[Data supplied]

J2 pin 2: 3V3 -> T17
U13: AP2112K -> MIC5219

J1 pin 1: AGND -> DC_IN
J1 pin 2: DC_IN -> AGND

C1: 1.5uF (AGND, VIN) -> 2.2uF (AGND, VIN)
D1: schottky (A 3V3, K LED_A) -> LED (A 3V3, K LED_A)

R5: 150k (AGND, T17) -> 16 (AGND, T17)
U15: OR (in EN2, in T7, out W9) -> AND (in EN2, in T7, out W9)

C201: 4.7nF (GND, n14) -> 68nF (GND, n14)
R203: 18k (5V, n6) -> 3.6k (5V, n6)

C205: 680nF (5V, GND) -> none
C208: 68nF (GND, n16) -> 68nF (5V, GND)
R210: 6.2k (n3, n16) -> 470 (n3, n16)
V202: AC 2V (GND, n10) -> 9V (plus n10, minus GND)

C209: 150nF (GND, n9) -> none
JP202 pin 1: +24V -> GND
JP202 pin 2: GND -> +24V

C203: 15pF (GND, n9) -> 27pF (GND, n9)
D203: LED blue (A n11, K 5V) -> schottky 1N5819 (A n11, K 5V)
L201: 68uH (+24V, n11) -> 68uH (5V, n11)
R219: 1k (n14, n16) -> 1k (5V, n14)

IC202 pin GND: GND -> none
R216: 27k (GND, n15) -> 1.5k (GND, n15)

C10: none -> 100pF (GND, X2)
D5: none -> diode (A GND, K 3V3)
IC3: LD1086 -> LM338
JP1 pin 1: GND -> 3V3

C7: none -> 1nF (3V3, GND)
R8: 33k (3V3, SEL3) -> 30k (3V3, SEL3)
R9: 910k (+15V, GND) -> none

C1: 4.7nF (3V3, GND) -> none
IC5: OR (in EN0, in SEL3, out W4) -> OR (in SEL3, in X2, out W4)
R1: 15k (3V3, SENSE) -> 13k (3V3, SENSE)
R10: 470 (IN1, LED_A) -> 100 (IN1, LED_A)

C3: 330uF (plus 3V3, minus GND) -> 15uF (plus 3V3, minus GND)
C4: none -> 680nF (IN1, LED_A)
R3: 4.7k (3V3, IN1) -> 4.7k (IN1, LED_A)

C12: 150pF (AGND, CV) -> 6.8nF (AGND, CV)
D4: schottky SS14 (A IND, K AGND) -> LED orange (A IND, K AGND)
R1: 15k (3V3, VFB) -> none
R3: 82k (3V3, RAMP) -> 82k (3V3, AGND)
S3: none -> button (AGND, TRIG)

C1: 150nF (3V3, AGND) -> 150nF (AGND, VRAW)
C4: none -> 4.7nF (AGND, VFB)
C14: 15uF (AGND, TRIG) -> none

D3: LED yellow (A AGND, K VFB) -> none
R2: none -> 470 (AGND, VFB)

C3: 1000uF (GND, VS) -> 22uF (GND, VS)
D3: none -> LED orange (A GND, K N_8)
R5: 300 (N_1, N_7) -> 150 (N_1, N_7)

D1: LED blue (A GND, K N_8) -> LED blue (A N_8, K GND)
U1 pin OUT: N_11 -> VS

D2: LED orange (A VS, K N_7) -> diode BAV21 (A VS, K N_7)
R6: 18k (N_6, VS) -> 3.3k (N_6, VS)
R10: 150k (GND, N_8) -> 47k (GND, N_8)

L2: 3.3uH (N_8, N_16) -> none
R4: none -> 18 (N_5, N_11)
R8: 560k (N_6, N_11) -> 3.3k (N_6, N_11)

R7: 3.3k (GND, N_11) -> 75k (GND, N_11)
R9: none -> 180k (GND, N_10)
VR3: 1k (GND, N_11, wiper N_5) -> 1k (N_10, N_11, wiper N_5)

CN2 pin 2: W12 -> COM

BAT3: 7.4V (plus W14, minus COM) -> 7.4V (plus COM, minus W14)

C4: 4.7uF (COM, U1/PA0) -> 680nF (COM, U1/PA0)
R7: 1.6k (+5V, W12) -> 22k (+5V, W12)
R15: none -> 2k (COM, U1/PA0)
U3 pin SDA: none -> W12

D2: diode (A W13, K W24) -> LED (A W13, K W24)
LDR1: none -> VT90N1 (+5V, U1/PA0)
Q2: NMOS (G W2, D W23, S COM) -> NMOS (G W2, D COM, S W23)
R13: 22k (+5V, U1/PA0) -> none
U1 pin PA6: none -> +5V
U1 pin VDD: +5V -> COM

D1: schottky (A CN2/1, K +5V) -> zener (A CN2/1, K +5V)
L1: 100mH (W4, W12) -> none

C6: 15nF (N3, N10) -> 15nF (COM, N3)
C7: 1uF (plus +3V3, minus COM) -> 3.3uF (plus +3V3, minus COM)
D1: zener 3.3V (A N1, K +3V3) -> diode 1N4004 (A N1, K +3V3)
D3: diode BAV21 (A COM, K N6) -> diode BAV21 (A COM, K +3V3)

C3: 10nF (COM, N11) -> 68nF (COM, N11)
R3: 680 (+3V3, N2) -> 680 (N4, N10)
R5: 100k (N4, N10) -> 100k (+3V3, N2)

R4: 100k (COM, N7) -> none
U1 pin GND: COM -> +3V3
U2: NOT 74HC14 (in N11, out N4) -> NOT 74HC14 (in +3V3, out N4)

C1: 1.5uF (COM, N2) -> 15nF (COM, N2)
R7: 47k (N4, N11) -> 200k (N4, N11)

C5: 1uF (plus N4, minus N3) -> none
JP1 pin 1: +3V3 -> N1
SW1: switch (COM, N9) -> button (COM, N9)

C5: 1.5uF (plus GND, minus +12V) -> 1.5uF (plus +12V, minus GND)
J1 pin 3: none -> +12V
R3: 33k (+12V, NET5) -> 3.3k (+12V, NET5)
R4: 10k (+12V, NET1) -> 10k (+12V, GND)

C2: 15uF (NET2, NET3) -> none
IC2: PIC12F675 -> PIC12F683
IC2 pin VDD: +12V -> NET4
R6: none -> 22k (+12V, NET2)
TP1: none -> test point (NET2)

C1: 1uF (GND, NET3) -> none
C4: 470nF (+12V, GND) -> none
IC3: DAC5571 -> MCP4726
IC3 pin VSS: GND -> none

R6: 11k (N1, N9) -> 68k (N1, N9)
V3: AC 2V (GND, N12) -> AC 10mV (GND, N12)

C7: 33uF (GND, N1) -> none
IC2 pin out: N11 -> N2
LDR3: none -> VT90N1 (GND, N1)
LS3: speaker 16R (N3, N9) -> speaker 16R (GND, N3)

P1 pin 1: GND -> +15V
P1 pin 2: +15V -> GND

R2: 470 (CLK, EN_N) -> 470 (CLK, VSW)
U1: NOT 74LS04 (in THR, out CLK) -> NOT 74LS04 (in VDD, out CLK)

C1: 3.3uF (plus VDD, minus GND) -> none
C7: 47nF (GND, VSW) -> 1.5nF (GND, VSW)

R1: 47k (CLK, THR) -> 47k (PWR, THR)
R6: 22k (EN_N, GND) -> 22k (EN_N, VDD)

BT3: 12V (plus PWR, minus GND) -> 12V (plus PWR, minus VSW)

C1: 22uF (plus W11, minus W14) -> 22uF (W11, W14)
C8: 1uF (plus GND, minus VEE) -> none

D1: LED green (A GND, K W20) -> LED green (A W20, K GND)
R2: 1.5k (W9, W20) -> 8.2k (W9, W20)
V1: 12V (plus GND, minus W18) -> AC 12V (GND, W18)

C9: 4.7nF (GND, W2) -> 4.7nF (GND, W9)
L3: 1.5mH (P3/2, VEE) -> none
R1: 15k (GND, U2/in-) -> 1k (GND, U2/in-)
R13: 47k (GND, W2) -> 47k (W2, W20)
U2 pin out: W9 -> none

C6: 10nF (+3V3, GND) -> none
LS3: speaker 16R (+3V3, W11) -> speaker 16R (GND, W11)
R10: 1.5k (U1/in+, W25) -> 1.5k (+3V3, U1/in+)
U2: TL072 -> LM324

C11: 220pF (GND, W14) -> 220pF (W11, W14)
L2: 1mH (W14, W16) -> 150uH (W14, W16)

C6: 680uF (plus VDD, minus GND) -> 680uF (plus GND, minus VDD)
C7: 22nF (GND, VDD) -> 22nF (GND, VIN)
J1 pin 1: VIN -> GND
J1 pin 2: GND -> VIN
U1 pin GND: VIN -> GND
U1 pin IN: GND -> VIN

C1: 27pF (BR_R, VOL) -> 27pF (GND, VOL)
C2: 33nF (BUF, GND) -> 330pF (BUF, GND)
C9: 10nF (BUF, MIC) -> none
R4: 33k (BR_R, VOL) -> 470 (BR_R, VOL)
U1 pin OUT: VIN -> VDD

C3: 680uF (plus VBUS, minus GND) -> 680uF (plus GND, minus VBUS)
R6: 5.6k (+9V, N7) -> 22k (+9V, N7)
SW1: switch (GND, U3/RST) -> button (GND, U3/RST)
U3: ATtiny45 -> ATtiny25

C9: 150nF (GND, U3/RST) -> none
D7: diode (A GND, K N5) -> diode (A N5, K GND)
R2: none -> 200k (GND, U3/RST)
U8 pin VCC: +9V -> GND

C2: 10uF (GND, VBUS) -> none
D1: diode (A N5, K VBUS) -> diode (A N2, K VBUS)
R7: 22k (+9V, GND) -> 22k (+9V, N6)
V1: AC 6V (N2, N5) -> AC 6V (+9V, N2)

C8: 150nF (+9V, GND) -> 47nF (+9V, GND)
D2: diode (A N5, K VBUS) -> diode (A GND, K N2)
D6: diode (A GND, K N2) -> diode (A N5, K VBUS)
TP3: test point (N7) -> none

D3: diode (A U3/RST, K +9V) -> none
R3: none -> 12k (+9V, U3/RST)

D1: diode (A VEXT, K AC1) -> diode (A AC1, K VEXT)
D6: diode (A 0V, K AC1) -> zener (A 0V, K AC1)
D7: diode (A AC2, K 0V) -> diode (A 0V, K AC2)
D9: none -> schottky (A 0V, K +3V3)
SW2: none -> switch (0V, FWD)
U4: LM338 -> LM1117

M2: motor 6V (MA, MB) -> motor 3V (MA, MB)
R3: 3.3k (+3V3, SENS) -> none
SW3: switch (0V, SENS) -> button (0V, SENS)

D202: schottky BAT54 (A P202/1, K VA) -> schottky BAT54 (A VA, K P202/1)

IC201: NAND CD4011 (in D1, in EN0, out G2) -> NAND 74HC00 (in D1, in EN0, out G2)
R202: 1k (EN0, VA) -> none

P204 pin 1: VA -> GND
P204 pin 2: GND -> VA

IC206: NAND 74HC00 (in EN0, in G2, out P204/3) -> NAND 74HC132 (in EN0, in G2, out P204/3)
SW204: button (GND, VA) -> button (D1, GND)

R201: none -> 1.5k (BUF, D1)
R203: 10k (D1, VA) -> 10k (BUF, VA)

[/Data supplied]

**Task**
Write out each line above with the word "TRIG".

**Your response**
S3: none -> button (AGND, TRIG)
C14: 15uF (AGND, TRIG) -> none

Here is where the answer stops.